Exercise directions: Only the lines from the top of the data through the line with "V3: AC 230V (GND, N7) -> AC 230V (N7, N10)" should be repeated, each exactly as written.

Material for the task:

++++++++++

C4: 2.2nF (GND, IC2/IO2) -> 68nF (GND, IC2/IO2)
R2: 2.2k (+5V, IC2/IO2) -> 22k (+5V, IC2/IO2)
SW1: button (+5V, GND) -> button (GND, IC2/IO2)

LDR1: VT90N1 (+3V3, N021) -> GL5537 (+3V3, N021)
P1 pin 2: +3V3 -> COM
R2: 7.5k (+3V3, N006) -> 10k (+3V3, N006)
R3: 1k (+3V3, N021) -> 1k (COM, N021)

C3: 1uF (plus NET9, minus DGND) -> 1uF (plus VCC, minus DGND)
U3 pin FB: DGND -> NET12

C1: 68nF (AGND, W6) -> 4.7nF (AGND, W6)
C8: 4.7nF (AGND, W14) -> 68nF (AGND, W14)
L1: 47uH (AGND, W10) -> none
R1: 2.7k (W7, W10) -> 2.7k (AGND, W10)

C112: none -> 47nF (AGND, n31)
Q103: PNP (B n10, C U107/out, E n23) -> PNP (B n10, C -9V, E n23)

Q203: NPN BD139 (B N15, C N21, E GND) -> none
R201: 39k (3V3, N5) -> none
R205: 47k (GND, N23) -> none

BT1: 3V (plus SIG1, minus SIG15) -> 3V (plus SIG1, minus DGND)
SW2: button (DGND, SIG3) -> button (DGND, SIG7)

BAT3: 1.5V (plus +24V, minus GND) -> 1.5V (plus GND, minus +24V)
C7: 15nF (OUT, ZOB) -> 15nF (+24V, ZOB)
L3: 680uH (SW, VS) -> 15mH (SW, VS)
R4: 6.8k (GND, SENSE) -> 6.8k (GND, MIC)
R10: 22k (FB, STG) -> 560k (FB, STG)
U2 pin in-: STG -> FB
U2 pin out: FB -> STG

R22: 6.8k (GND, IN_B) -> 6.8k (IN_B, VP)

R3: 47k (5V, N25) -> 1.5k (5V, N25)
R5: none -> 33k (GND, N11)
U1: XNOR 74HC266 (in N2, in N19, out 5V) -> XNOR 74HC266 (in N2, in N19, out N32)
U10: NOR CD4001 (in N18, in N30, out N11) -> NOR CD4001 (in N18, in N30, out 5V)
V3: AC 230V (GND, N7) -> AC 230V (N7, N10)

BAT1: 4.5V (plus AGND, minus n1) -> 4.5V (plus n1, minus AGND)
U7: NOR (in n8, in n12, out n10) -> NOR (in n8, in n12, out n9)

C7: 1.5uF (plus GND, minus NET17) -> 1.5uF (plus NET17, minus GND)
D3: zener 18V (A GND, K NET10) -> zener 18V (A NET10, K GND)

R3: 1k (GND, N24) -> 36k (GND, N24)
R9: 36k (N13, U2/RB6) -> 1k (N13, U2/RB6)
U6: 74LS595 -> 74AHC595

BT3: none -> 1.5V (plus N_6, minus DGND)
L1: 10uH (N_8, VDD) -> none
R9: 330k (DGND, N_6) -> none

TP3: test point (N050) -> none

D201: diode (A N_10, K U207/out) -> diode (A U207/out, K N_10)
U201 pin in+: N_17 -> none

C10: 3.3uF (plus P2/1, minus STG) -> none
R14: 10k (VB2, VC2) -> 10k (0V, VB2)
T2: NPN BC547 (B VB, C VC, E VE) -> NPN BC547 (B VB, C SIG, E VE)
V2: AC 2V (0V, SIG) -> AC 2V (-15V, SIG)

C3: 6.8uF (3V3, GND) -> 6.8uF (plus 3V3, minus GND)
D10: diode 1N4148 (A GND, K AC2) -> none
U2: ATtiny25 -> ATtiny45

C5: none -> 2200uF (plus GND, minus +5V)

++++++++++

Reply:
C4: 2.2nF (GND, IC2/IO2) -> 68nF (GND, IC2/IO2)
R2: 2.2k (+5V, IC2/IO2) -> 22k (+5V, IC2/IO2)
SW1: button (+5V, GND) -> button (GND, IC2/IO2)

LDR1: VT90N1 (+3V3, N021) -> GL5537 (+3V3, N021)
P1 pin 2: +3V3 -> COM
R2: 7.5k (+3V3, N006) -> 10k (+3V3, N006)
R3: 1k (+3V3, N021) -> 1k (COM, N021)

C3: 1uF (plus NET9, minus DGND) -> 1uF (plus VCC, minus DGND)
U3 pin FB: DGND -> NET12

C1: 68nF (AGND, W6) -> 4.7nF (AGND, W6)
C8: 4.7nF (AGND, W14) -> 68nF (AGND, W14)
L1: 47uH (AGND, W10) -> none
R1: 2.7k (W7, W10) -> 2.7k (AGND, W10)

C112: none -> 47nF (AGND, n31)
Q103: PNP (B n10, C U107/out, E n23) -> PNP (B n10, C -9V, E n23)

Q203: NPN BD139 (B N15, C N21, E GND) -> none
R201: 39k (3V3, N5) -> none
R205: 47k (GND, N23) -> none

BT1: 3V (plus SIG1, minus SIG15) -> 3V (plus SIG1, minus DGND)
SW2: button (DGND, SIG3) -> button (DGND, SIG7)

BAT3: 1.5V (plus +24V, minus GND) -> 1.5V (plus GND, minus +24V)
C7: 15nF (OUT, ZOB) -> 15nF (+24V, ZOB)
L3: 680uH (SW, VS) -> 15mH (SW, VS)
R4: 6.8k (GND, SENSE) -> 6.8k (GND, MIC)
R10: 22k (FB, STG) -> 560k (FB, STG)
U2 pin in-: STG -> FB
U2 pin out: FB -> STG

R22: 6.8k (GND, IN_B) -> 6.8k (IN_B, VP)

R3: 47k (5V, N25) -> 1.5k (5V, N25)
R5: none -> 33k (GND, N11)
U1: XNOR 74HC266 (in N2, in N19, out 5V) -> XNOR 74HC266 (in N2, in N19, out N32)
U10: NOR CD4001 (in N18, in N30, out N11) -> NOR CD4001 (in N18, in N30, out 5V)
V3: AC 230V (GND, N7) -> AC 230V (N7, N10)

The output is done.